Start of MATERIALS PROVIDED

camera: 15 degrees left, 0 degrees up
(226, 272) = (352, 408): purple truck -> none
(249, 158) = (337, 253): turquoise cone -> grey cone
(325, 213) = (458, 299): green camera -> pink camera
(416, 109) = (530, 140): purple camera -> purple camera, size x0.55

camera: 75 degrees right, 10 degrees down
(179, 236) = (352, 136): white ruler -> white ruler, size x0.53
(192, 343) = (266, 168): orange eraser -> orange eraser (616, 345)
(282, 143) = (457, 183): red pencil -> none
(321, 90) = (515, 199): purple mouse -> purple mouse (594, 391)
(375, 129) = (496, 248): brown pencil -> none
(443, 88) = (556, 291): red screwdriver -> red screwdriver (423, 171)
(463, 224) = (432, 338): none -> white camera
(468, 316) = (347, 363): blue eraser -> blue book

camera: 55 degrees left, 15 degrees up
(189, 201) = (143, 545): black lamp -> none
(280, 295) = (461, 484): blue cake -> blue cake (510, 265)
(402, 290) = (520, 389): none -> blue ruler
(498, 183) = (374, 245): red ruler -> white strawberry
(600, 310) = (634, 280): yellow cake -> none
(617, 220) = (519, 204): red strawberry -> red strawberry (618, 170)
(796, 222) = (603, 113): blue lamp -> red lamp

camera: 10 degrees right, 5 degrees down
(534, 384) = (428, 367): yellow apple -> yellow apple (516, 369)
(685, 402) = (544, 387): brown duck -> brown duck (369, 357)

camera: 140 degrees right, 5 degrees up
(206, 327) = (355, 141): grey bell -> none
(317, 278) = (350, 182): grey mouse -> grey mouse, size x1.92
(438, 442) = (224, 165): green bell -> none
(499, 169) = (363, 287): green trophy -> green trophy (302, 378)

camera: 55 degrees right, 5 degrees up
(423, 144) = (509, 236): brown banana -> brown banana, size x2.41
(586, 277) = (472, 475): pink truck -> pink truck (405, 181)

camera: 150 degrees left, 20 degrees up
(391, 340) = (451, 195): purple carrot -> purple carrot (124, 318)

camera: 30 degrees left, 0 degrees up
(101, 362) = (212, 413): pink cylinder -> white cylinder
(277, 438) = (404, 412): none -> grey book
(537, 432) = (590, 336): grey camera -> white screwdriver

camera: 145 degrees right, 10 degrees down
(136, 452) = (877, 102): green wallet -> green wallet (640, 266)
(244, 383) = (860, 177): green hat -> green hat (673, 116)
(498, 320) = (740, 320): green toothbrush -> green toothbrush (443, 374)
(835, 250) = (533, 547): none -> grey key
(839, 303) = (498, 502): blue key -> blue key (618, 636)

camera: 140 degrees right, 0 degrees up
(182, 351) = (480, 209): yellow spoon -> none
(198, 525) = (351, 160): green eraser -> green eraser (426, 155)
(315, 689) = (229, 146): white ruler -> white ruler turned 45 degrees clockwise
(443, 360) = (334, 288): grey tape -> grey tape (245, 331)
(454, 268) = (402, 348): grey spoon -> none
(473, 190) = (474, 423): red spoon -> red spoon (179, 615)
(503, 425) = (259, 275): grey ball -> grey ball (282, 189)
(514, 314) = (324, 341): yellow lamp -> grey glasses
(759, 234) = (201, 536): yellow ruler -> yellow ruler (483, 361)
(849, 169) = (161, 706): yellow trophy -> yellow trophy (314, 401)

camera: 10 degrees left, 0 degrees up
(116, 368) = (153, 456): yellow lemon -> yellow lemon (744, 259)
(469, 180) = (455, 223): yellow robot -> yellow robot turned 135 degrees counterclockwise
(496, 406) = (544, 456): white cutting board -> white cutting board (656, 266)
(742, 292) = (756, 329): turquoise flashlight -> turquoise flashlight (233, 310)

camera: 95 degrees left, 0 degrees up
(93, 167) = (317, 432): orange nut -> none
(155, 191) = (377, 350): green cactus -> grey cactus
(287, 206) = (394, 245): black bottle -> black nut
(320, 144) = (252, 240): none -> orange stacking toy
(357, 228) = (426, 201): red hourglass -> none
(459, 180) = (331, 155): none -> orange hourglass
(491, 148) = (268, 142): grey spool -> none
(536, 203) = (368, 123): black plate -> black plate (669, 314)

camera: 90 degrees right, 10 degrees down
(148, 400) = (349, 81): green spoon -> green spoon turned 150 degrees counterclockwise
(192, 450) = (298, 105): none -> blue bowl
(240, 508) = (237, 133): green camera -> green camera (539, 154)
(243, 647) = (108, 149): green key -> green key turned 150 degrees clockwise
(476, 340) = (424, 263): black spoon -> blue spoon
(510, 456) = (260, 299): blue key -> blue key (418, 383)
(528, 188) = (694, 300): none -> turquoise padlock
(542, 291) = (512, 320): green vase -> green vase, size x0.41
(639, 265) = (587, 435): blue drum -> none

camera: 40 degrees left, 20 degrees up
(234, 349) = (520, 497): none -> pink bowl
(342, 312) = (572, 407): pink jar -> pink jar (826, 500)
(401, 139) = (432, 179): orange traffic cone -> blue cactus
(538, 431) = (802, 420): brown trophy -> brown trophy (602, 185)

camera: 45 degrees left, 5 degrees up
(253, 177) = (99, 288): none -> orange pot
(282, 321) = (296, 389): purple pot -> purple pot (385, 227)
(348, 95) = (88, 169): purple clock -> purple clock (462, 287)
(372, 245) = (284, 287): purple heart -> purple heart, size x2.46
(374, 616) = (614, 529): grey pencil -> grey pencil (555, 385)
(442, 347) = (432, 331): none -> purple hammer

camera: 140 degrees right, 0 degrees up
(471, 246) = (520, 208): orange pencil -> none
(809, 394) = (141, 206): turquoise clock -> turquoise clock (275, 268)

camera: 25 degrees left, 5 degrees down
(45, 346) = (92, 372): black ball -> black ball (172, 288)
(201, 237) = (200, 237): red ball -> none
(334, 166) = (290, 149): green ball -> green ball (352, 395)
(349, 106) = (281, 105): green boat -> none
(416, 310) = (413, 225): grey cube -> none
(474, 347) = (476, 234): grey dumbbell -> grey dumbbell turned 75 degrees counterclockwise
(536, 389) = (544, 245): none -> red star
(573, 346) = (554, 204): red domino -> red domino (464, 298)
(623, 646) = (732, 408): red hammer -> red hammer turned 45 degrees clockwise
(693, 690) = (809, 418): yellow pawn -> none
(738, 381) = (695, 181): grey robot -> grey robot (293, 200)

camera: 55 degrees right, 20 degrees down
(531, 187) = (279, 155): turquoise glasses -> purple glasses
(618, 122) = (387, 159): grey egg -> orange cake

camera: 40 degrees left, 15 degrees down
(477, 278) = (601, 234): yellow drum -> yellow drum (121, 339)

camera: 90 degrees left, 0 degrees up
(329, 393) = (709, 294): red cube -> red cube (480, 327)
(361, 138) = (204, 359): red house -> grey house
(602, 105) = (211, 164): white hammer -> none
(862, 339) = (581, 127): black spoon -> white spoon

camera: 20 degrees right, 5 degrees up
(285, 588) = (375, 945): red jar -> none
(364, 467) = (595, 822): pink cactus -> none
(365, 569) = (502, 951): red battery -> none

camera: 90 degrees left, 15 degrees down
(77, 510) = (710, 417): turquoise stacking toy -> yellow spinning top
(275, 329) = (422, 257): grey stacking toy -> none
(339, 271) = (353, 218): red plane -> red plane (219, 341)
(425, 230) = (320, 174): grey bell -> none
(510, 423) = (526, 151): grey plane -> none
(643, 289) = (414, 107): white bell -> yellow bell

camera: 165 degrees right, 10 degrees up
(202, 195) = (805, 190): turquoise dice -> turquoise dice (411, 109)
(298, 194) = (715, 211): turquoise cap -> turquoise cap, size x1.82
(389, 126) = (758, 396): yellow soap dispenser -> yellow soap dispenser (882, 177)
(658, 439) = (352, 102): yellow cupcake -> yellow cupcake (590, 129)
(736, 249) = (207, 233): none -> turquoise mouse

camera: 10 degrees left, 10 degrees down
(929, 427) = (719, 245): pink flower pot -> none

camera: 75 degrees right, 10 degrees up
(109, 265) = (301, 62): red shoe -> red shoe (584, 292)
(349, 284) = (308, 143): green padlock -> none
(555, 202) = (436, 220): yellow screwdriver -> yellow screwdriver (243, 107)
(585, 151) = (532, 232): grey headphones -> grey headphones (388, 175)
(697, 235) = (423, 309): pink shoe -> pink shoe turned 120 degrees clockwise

End of MATERIALS PROVIDED

Produce an exact transcription of the lines from the one containing "(109, 265) = (301, 62): red" through the end of the records, both included, and no other lines.

(109, 265) = (301, 62): red shoe -> red shoe (584, 292)
(349, 284) = (308, 143): green padlock -> none
(555, 202) = (436, 220): yellow screwdriver -> yellow screwdriver (243, 107)
(585, 151) = (532, 232): grey headphones -> grey headphones (388, 175)
(697, 235) = (423, 309): pink shoe -> pink shoe turned 120 degrees clockwise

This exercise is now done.